#### Problem:
Say how many lines in the material below hold the word "none", and say nothing else.

#### Information supplied:

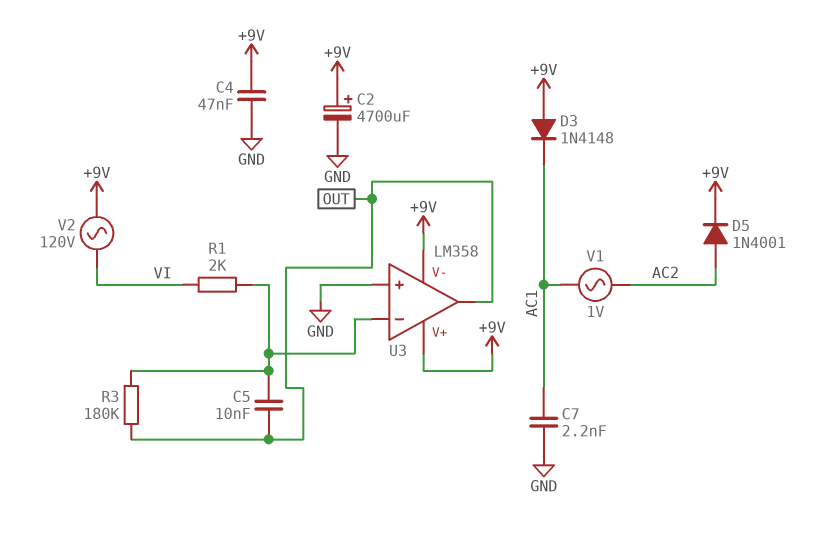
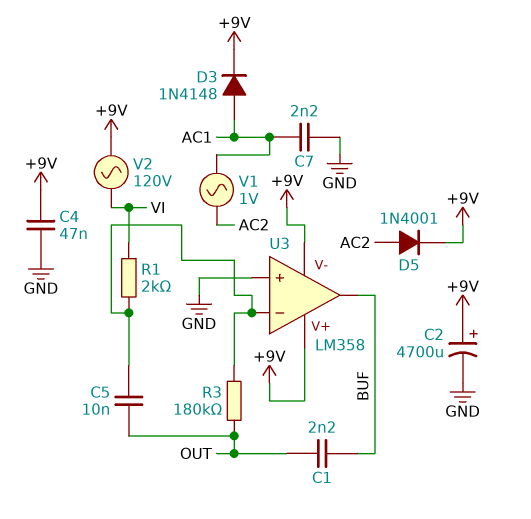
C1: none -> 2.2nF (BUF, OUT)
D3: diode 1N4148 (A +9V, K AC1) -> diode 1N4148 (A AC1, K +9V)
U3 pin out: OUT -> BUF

* * *

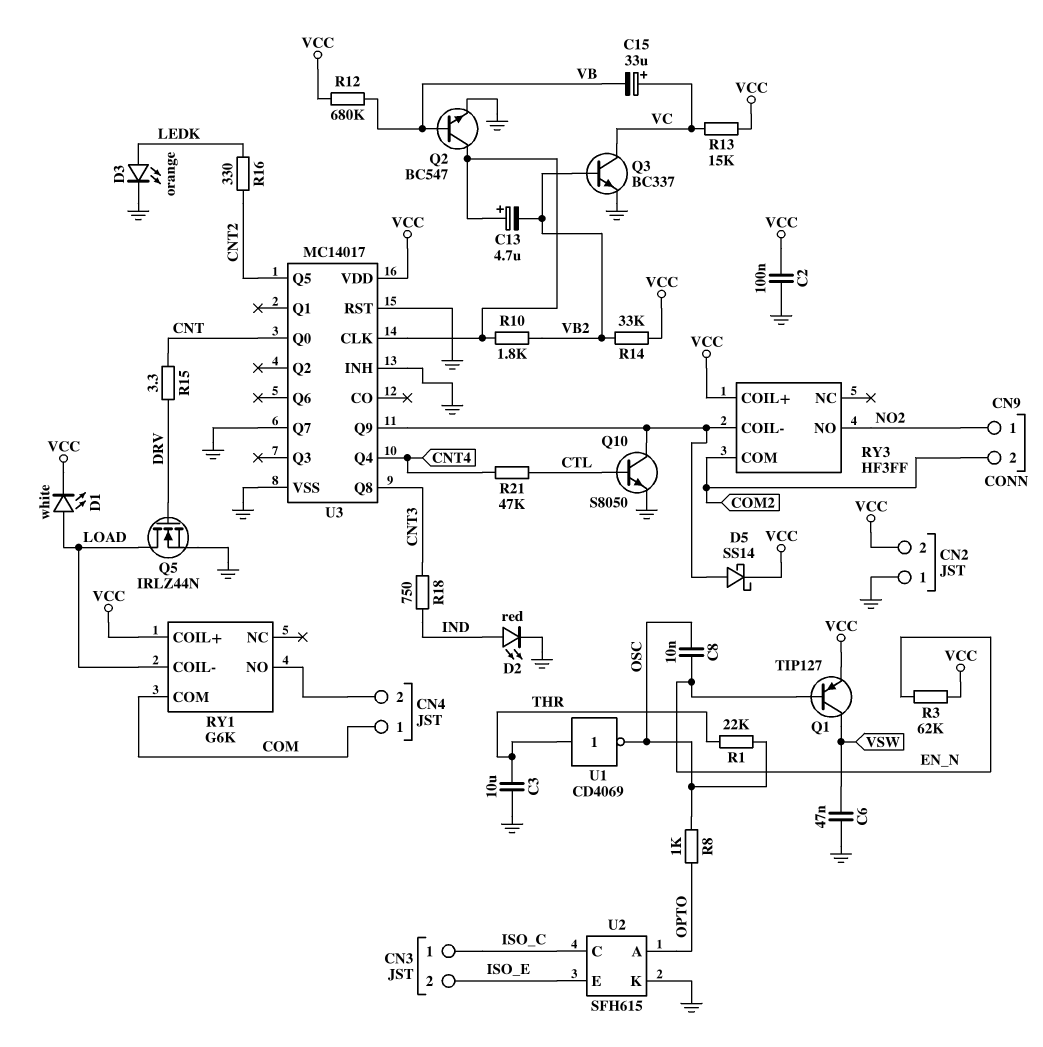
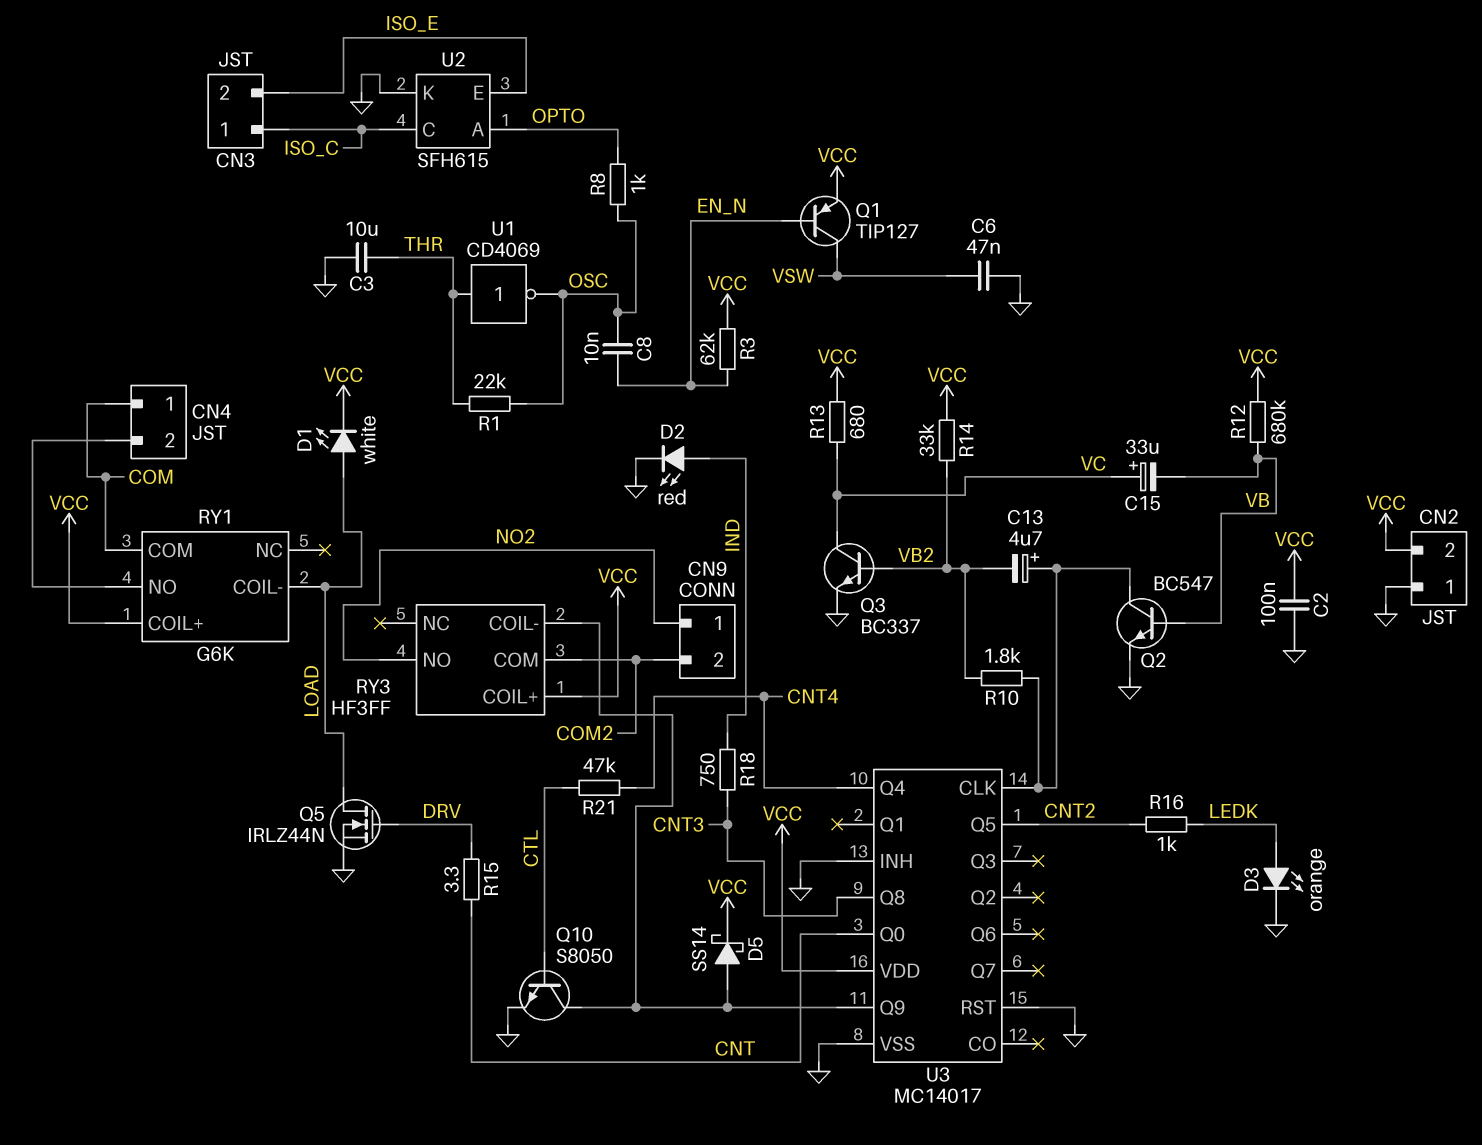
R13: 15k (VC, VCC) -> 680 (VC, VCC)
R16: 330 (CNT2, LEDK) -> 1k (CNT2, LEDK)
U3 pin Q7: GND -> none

#### Your response:
2